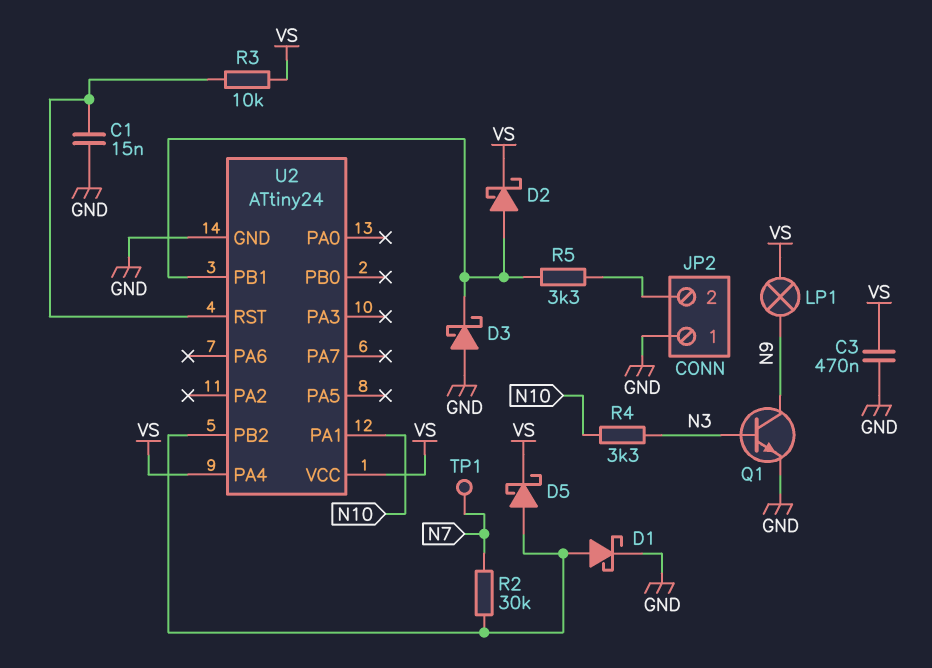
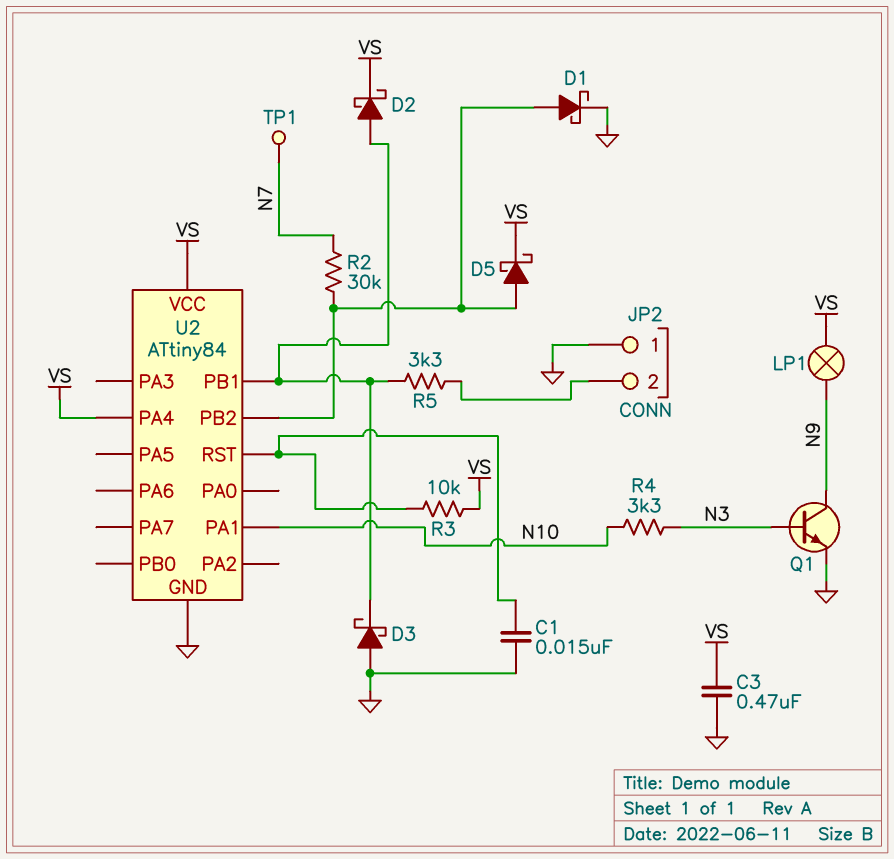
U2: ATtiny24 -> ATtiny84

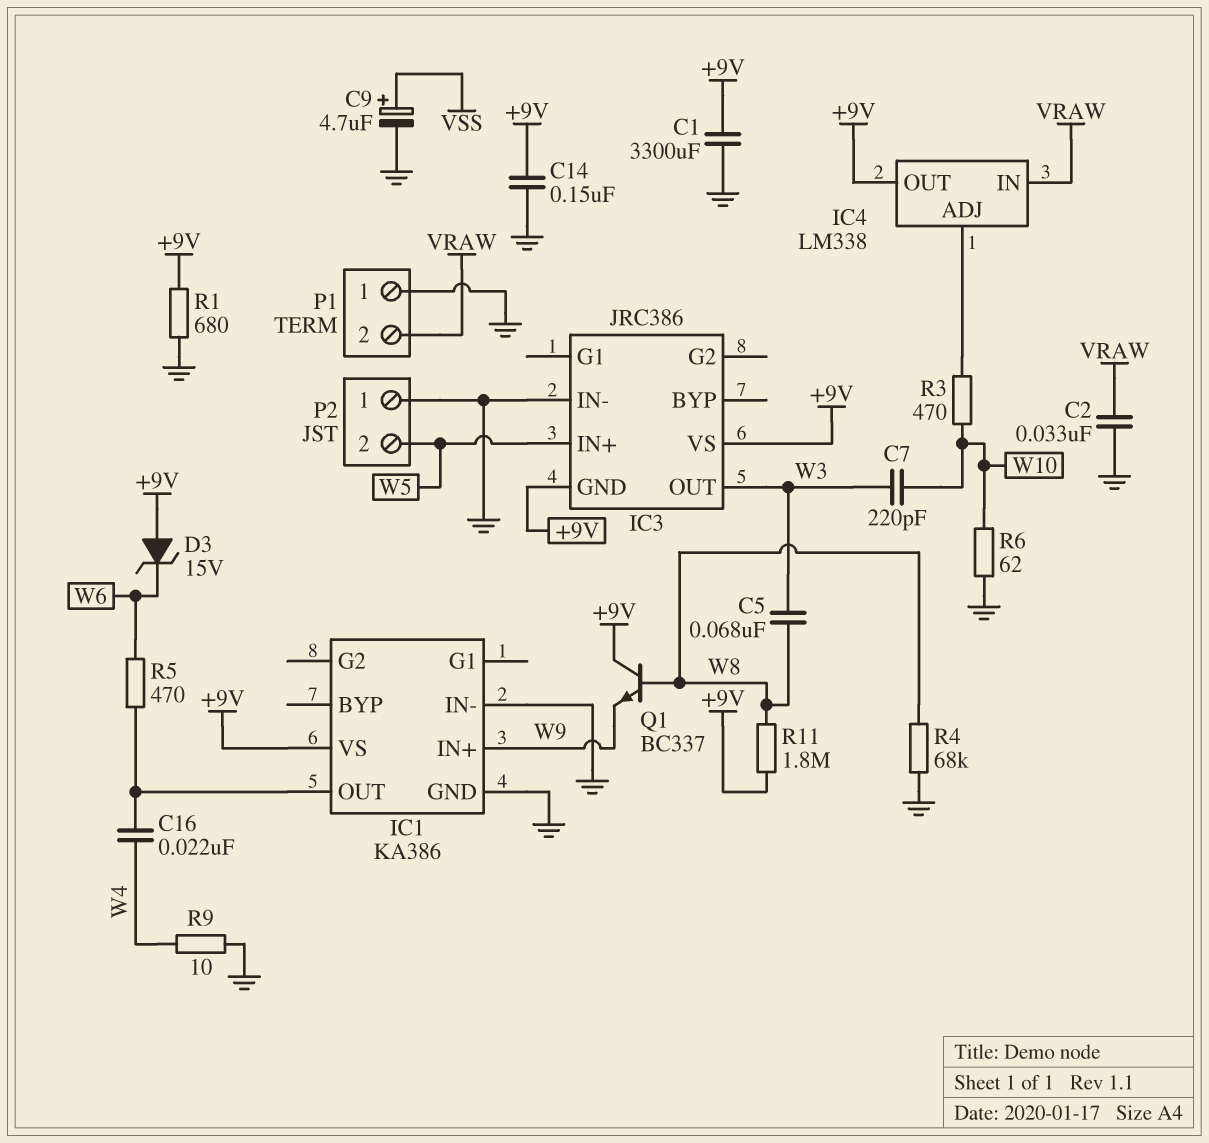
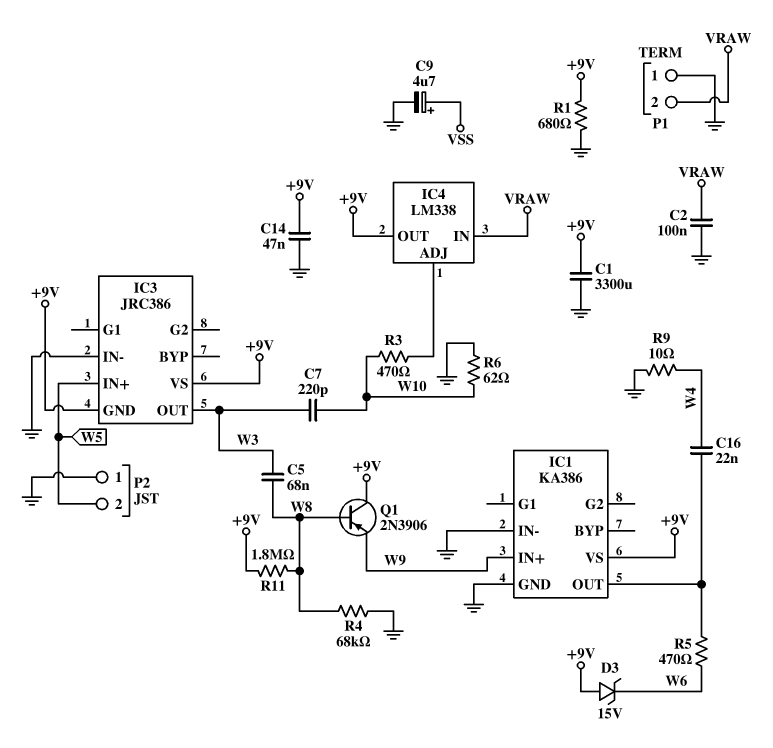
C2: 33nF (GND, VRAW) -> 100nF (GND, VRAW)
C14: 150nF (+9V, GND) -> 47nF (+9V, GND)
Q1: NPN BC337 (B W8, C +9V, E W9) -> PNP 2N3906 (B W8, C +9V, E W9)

* * *

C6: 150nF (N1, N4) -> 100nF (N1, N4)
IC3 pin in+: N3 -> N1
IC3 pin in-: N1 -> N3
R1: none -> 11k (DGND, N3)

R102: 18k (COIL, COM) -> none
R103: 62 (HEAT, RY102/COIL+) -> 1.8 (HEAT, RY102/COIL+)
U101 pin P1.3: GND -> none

* Problem details: Your task is to retype the entries verbatim, starting with the line that holds "R102: 18k (COIL, COM) -> none" and stopping after the line that holds "U101 pin P1.3: GND -> none".

* Solved problem:
R102: 18k (COIL, COM) -> none
R103: 62 (HEAT, RY102/COIL+) -> 1.8 (HEAT, RY102/COIL+)
U101 pin P1.3: GND -> none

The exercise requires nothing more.